== Exercise brief ==
Find each line in the following listing that has the string "moved", then state the count and nothing else.

== Data for review ==
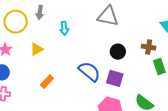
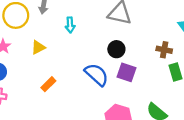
black circle: (118, 52) -> (116, 49), moved
purple square: (115, 78) -> (127, 72), moved

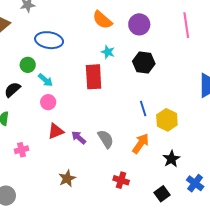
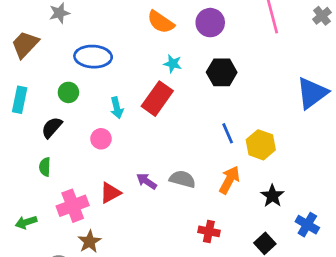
red rectangle: (94, 77) -> (157, 99), turned 45
cyan arrow: (45, 80) -> (117, 108), moved, turned 42
red triangle: (56, 131) -> (110, 193), moved
gray semicircle: (106, 139) -> (182, 179), turned -36
pink cross: (22, 150) -> (73, 206), size x1.6
brown star: (67, 178) -> (89, 242), moved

== Exercise answer ==
5